• [Work instruction]: Nothing but an exact repeat of the data, with pictures removed, belongs in the answer.

• [Input data]:
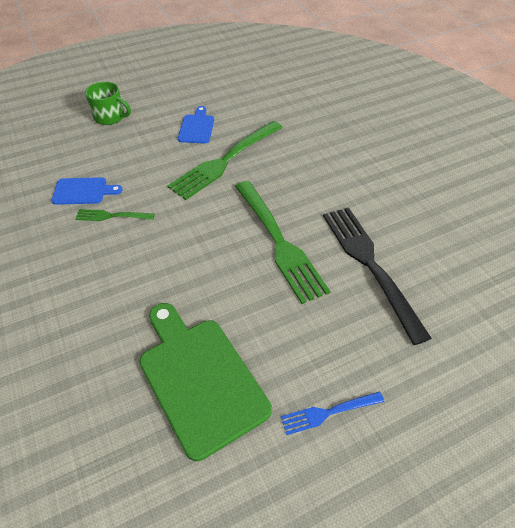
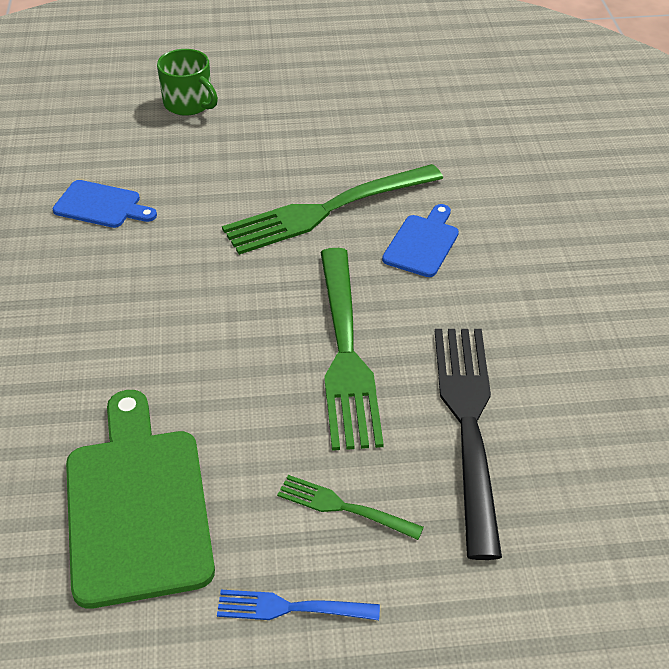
camera: 20 degrees right, 5 degrees down
(111, 216) = (123, 251): green fork -> green fork (343, 507)
(197, 127) = (309, 148): blue cutting board -> blue cutting board (422, 243)

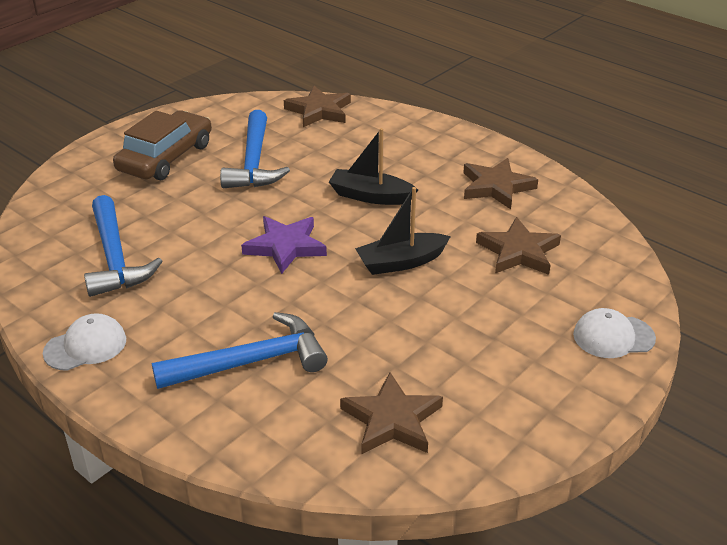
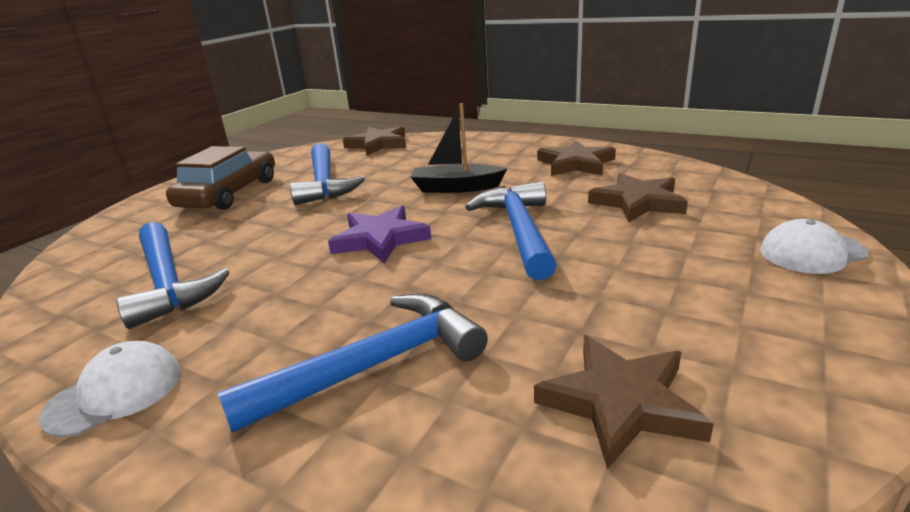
camera: 10 degrees left, 10 degrees down
(401, 262) = (519, 230): black boat -> blue hammer

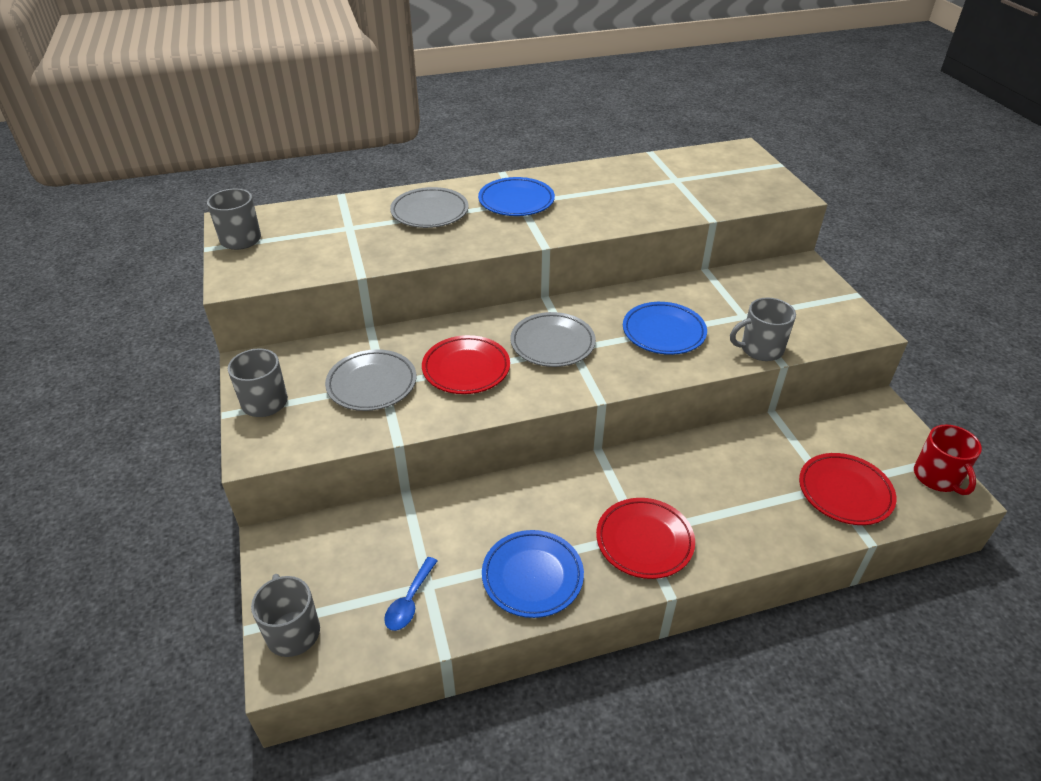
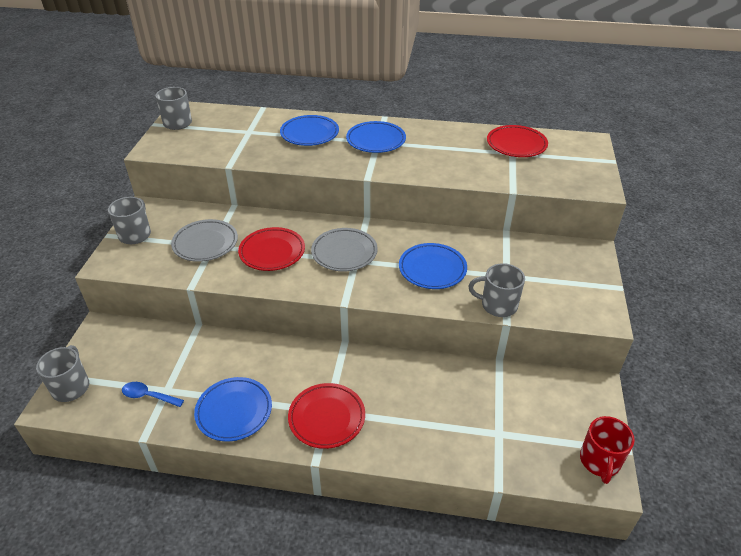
camera: 25 degrees right, 0 degrees up
(409, 601) = (148, 396): blue spoon -> blue spoon turned 60 degrees clockwise
(430, 212) = (309, 134): grey plate -> blue plate
(845, 492) = (509, 442): red plate -> red plate (516, 145)

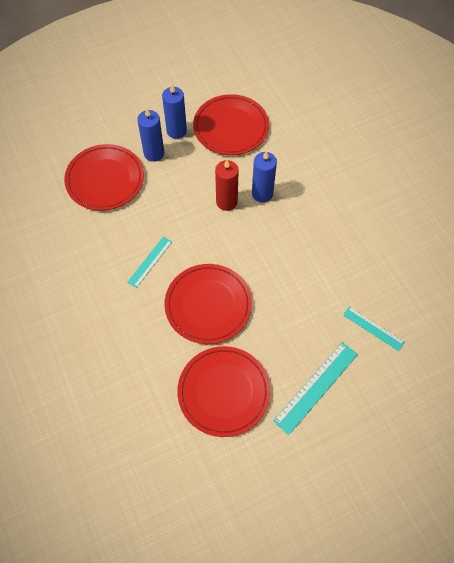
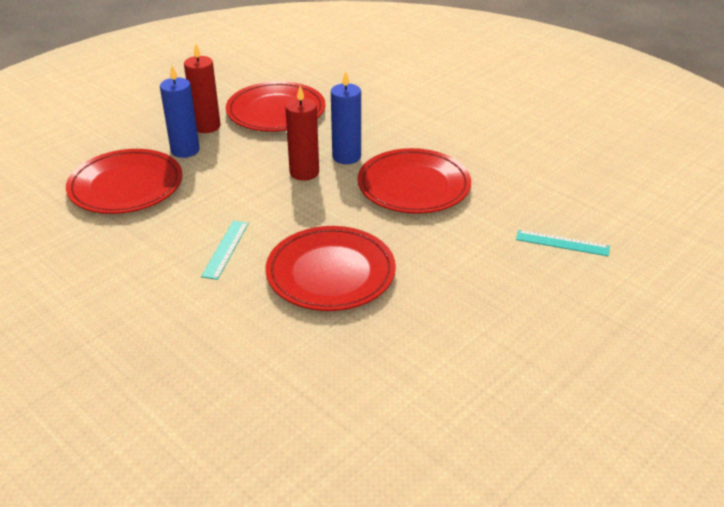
camera: 20 degrees left, 25 degrees down
(176, 131) = (207, 126): blue candle -> red candle
(223, 392) = (402, 358): red plate -> red plate (413, 186)
(316, 387) = (528, 318): turquoise ruler -> none

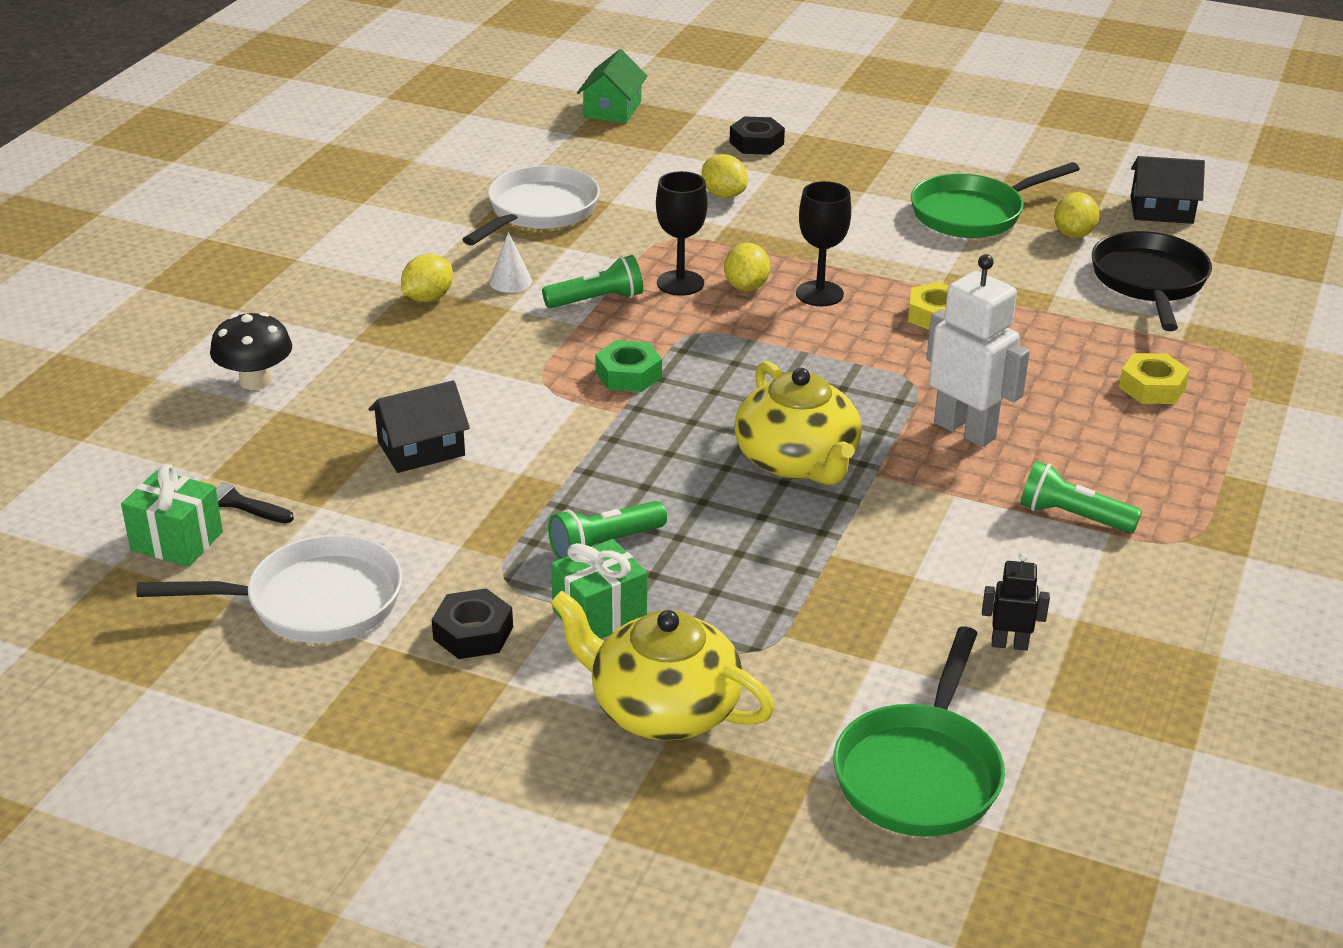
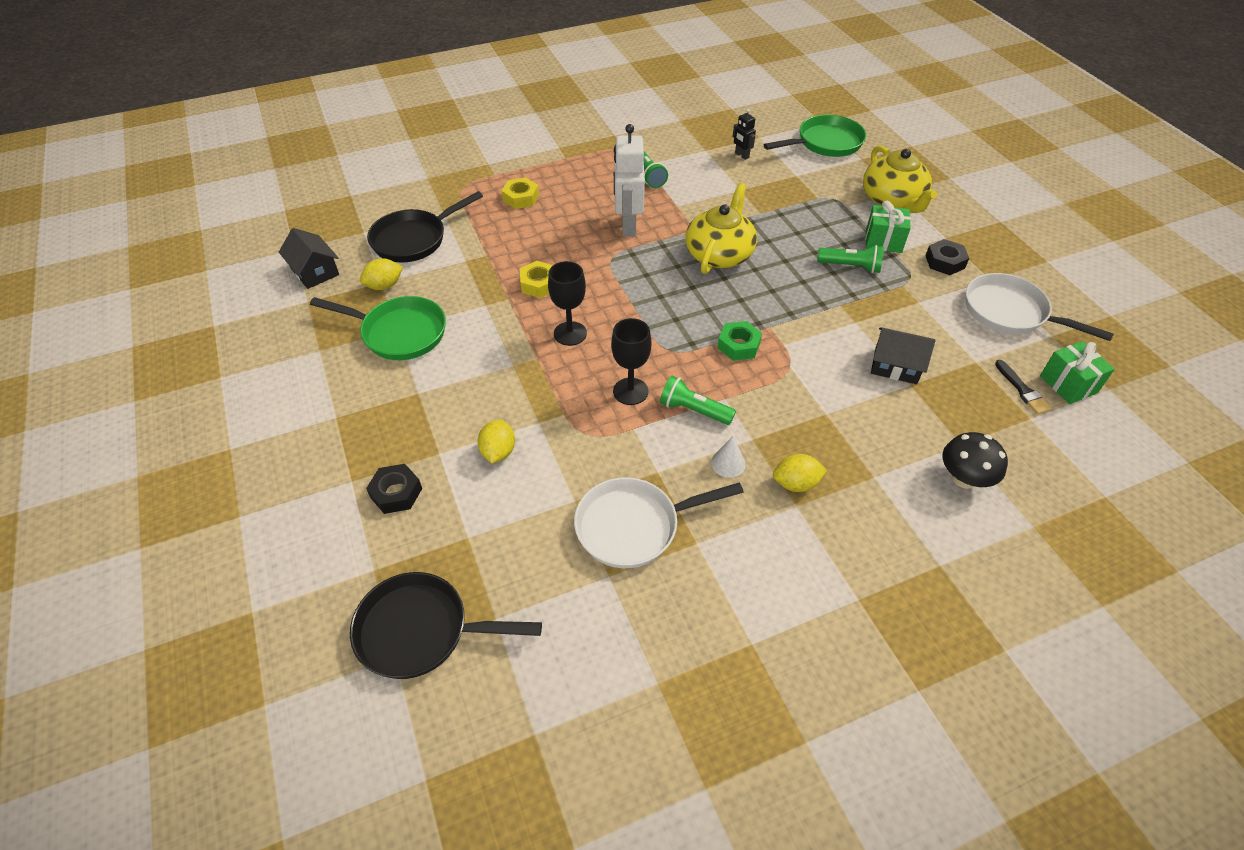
camera: 135 degrees left, 15 degrees up
(612, 109) = (420, 631): green house -> black pan
(746, 287) = (599, 364): yellow lemon -> none

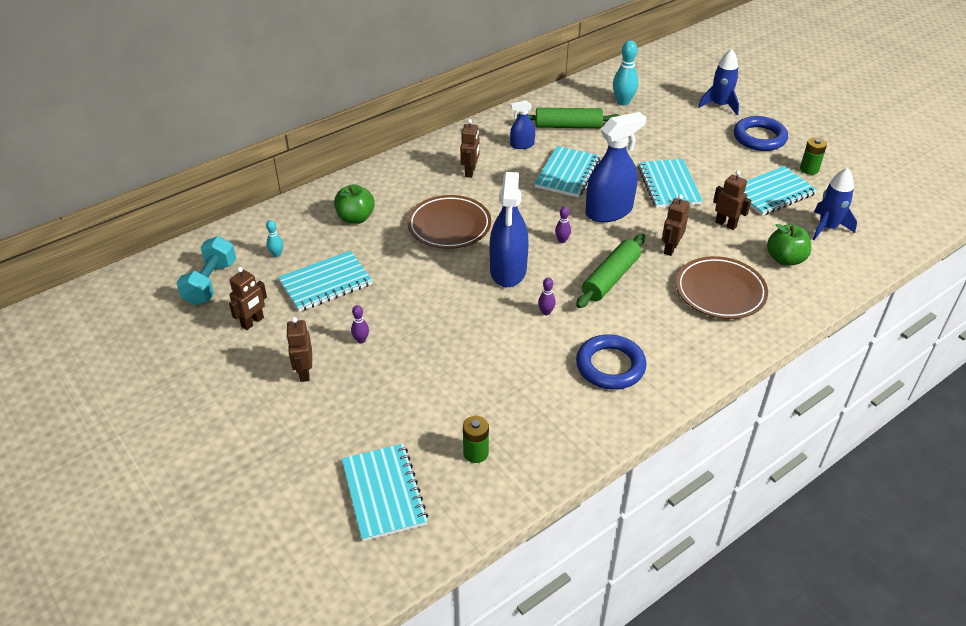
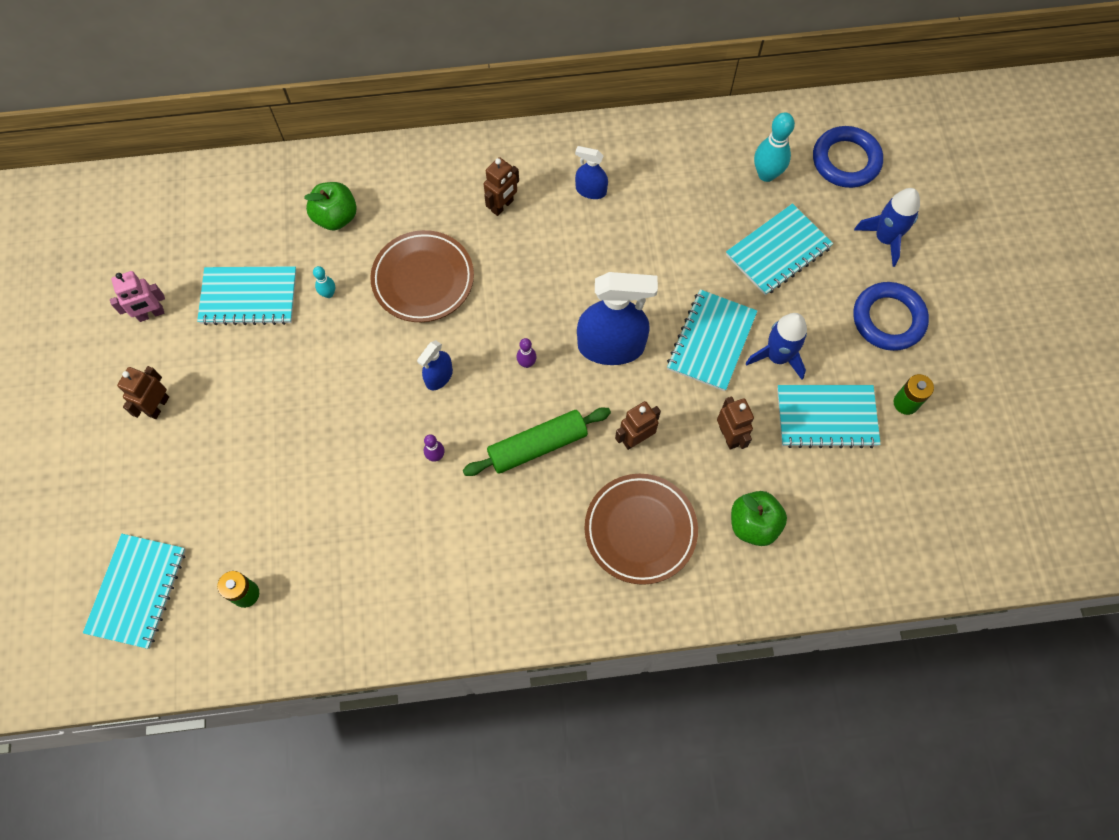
camera: 30 degrees right, 25 degrees up
(210, 283) = (143, 239): turquoise dumbbell -> none
(253, 322) = (151, 314): brown robot -> pink robot
(276, 254) = (227, 230): turquoise bowling pin -> turquoise bowling pin (328, 294)
(361, 340) = (234, 393): purple bowling pin -> none
(508, 270) = (439, 377): blue spray bottle -> blue spray bottle, size x0.51
(567, 173) = (608, 263): turquoise notebook -> turquoise notebook (778, 251)
(568, 126) = (667, 185): green rolling pin -> none
(610, 366) = (447, 563): blue ring -> blue ring (846, 160)
(827, 227) = (845, 505): blue rocket -> blue rocket (777, 356)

• [Response box]:
camera: 20 degrees right, 5 degrees down
(111, 216) = (123, 251): green fork -> green fork (343, 507)
(197, 127) = (309, 148): blue cutting board -> blue cutting board (422, 243)

camera: 10 degrees left, 10 degrees down
(401, 262) = (519, 230): black boat -> blue hammer

camera: 25 degrees right, 0 degrees up
(409, 601) = (148, 396): blue spoon -> blue spoon turned 60 degrees clockwise
(430, 212) = (309, 134): grey plate -> blue plate
(845, 492) = (509, 442): red plate -> red plate (516, 145)

camera: 20 degrees left, 25 degrees down
(176, 131) = (207, 126): blue candle -> red candle
(223, 392) = (402, 358): red plate -> red plate (413, 186)
(316, 387) = (528, 318): turquoise ruler -> none

camera: 135 degrees left, 15 degrees up
(612, 109) = (420, 631): green house -> black pan
(746, 287) = (599, 364): yellow lemon -> none

camera: 30 degrees right, 25 degrees up
(210, 283) = (143, 239): turquoise dumbbell -> none
(253, 322) = (151, 314): brown robot -> pink robot
(276, 254) = (227, 230): turquoise bowling pin -> turquoise bowling pin (328, 294)
(361, 340) = (234, 393): purple bowling pin -> none
(508, 270) = (439, 377): blue spray bottle -> blue spray bottle, size x0.51
(567, 173) = (608, 263): turquoise notebook -> turquoise notebook (778, 251)
(568, 126) = (667, 185): green rolling pin -> none
(610, 366) = (447, 563): blue ring -> blue ring (846, 160)
(827, 227) = (845, 505): blue rocket -> blue rocket (777, 356)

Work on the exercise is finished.